# What to do
Below are records to write out exactly; drop the pictures when you do.
= = = = =
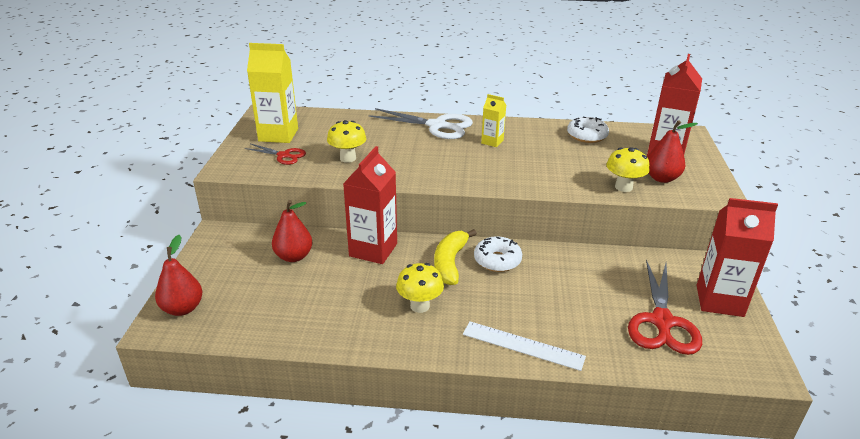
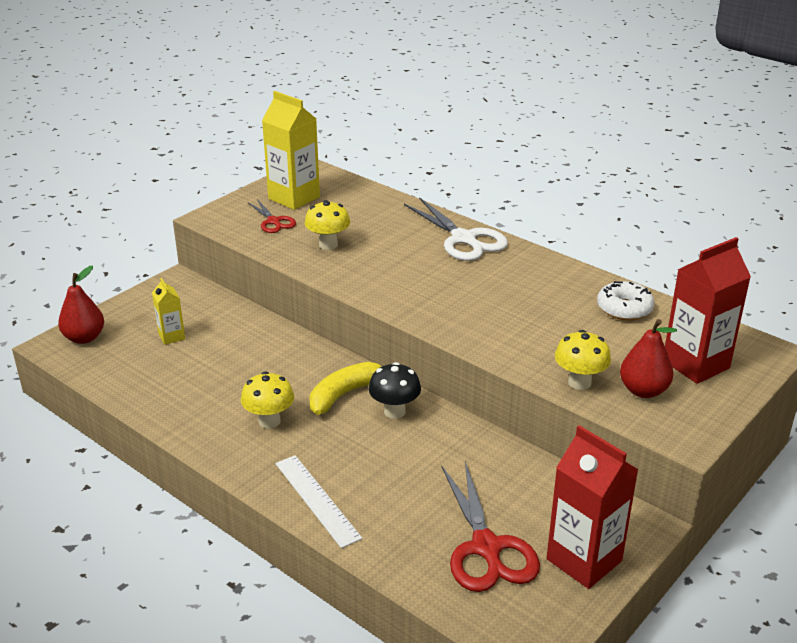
camera: 35 degrees right, 0 degrees up
red pear [272,200,312,262] -> none
red carton [343,146,397,264] -> none
white donut [474,236,522,272] -> black mushroom [369,362,421,419]
yellow carton [481,94,506,147] -> yellow carton moved to [152,278,185,345]
red scissors [628,260,702,355] -> red scissors turned 60 degrees counterclockwise [442,461,540,592]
= = = = =
# Answer below
camera: 35 degrees right, 0 degrees up
red pear [272,200,312,262] -> none
red carton [343,146,397,264] -> none
white donut [474,236,522,272] -> black mushroom [369,362,421,419]
yellow carton [481,94,506,147] -> yellow carton moved to [152,278,185,345]
red scissors [628,260,702,355] -> red scissors turned 60 degrees counterclockwise [442,461,540,592]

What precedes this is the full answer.